* [Exercise material]:
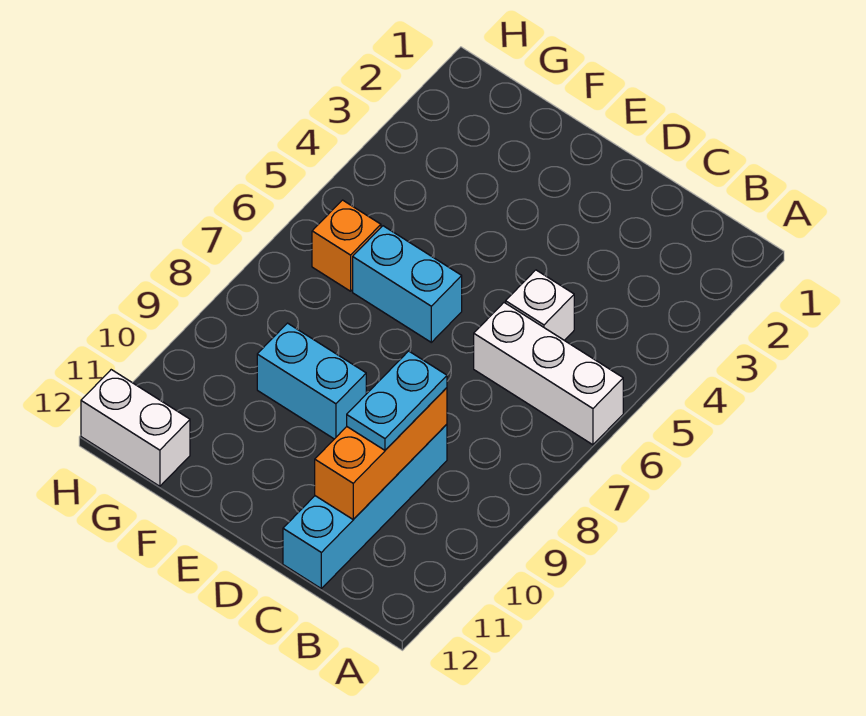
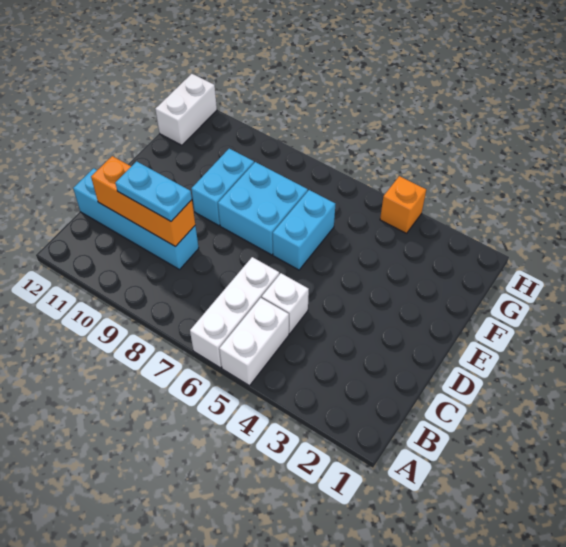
none -> white brick A5:B5 level 1
none -> cyan brick E7:F8 level 1
orange brick G6 level 1 -> orange brick H4 level 1

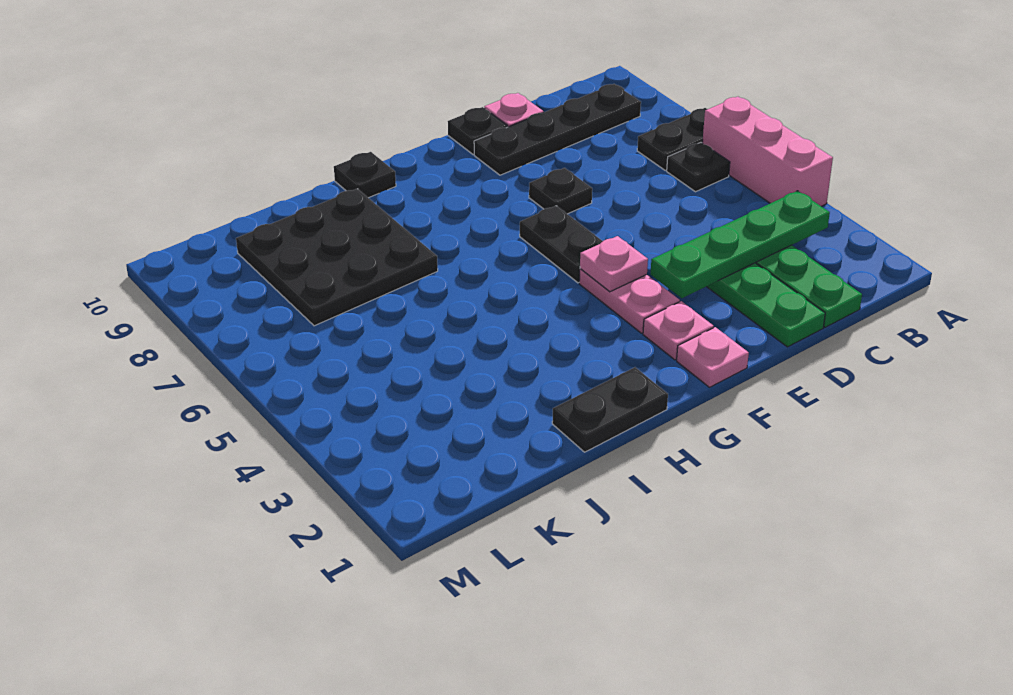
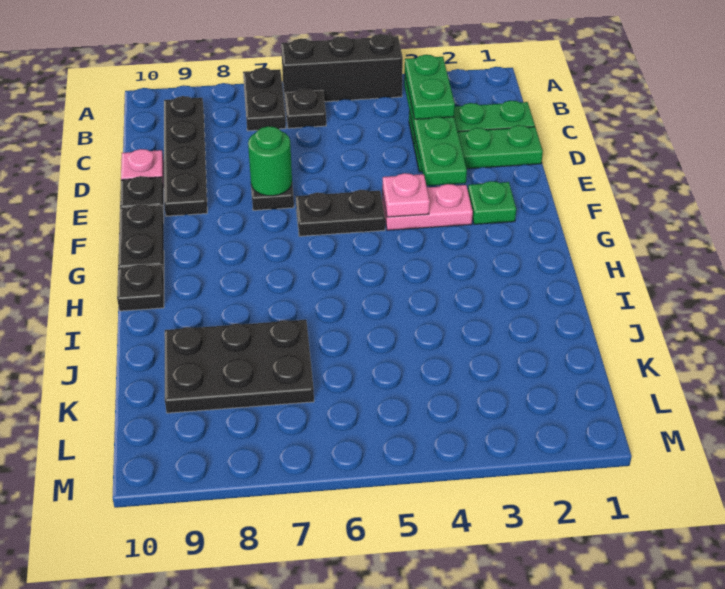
pink brick A4:A6 level 1 -> black brick A4:A6 level 1
none -> green plate B3:C3 level 3
none -> green round brick E7 level 2
pink plate F1 level 1 -> none
pink plate F2 level 1 -> green plate F2 level 1
black plate H1:I1 level 1 -> black plate F10:G10 level 1
black plate I7:K9 level 1 -> black plate J7:K9 level 1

* [Work required]: Word for word, quote the lines from the line containing "pink brick A4:A6" through the end of the material, both included, and nothing else.

* [Answer area]:
pink brick A4:A6 level 1 -> black brick A4:A6 level 1
none -> green plate B3:C3 level 3
none -> green round brick E7 level 2
pink plate F1 level 1 -> none
pink plate F2 level 1 -> green plate F2 level 1
black plate H1:I1 level 1 -> black plate F10:G10 level 1
black plate I7:K9 level 1 -> black plate J7:K9 level 1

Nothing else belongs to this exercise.